» **TASK REQUIREMENTS**
Transcribe exactly the line containing "orange boat [443,69,491,179]" and every line after it, through the end of the records below.

(DATASET CONTENT)

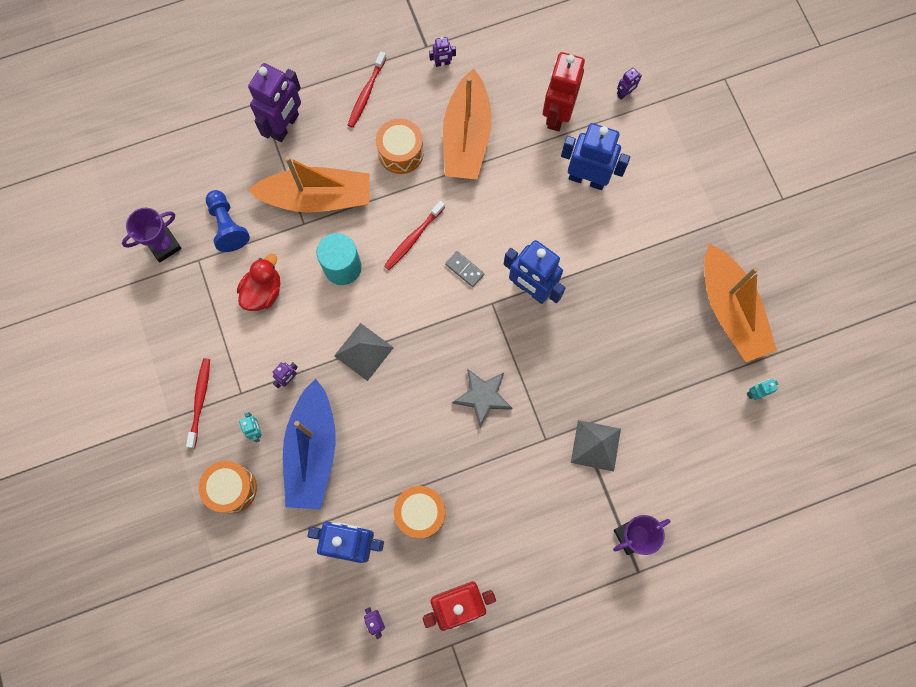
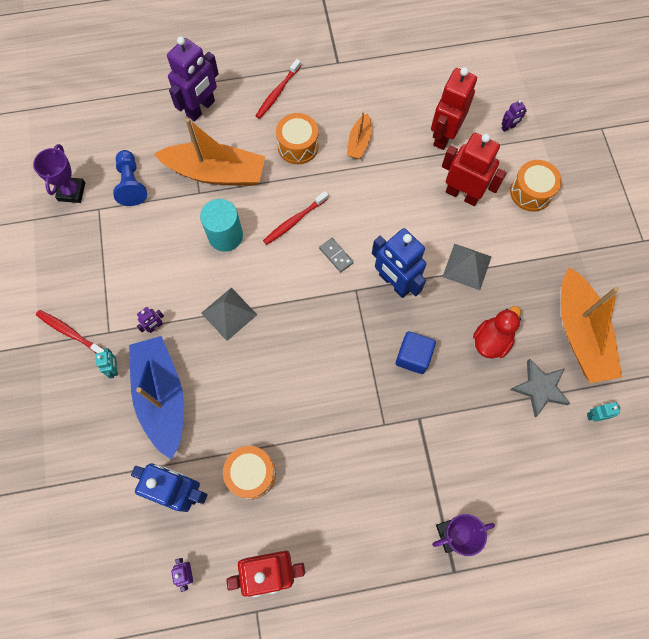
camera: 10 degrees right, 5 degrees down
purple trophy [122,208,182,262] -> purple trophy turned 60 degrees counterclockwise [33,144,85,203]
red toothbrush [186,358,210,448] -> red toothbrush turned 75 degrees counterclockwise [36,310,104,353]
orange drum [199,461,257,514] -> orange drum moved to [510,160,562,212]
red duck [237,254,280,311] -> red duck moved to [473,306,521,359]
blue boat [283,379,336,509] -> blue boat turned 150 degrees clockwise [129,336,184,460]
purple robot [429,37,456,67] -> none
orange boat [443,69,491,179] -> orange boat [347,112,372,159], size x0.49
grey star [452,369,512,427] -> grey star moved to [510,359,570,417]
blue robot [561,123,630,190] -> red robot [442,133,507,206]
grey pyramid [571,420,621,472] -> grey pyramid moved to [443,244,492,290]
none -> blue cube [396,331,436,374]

(End DATASET CONTENT)

» **ANSWER SECTION**
orange boat [443,69,491,179] -> orange boat [347,112,372,159], size x0.49
grey star [452,369,512,427] -> grey star moved to [510,359,570,417]
blue robot [561,123,630,190] -> red robot [442,133,507,206]
grey pyramid [571,420,621,472] -> grey pyramid moved to [443,244,492,290]
none -> blue cube [396,331,436,374]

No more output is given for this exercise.